→ **Work item**:
Your reply should repeat all records verbatim and contain no images.

Recorded data:
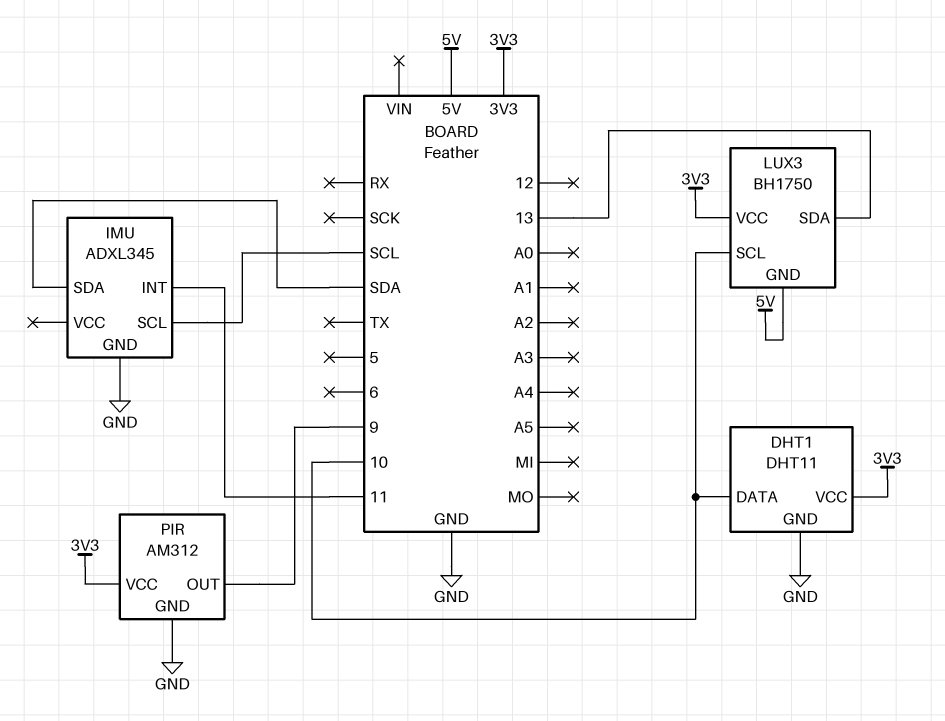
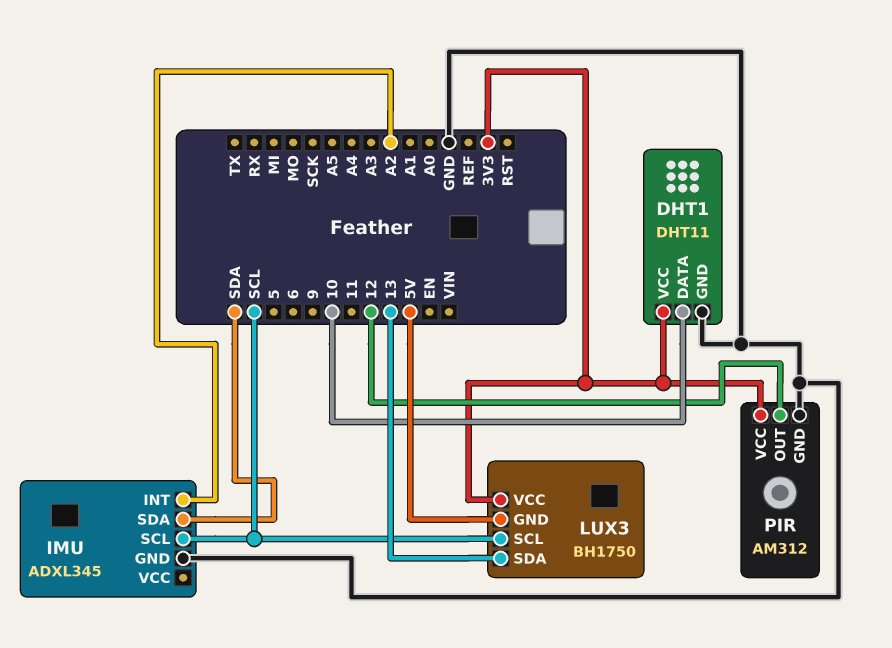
IMU pin INT: 11 -> A2
LUX3 pin SCL: 10 -> SCL
PIR pin OUT: 9 -> 12

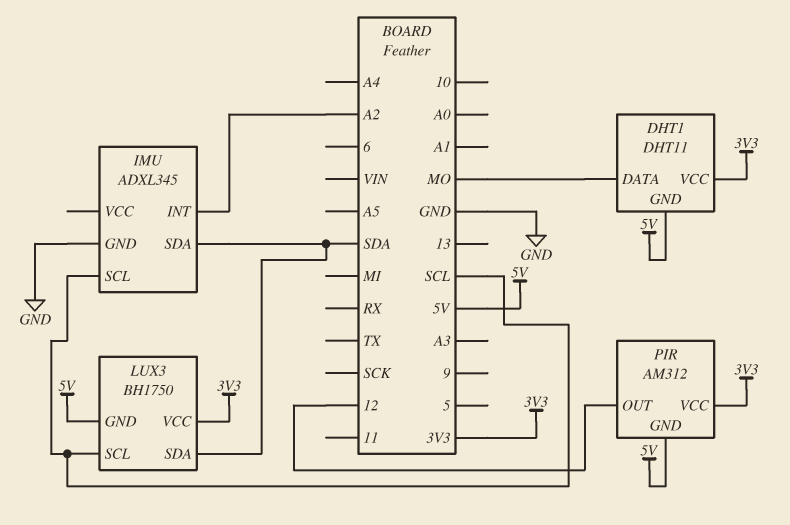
DHT1 pin DATA: 10 -> MO
DHT1 pin GND: GND -> 5V
LUX3 pin SDA: 13 -> SDA
PIR pin GND: GND -> 5V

→ **Written solution**:
IMU pin INT: 11 -> A2
LUX3 pin SCL: 10 -> SCL
PIR pin OUT: 9 -> 12

DHT1 pin DATA: 10 -> MO
DHT1 pin GND: GND -> 5V
LUX3 pin SDA: 13 -> SDA
PIR pin GND: GND -> 5V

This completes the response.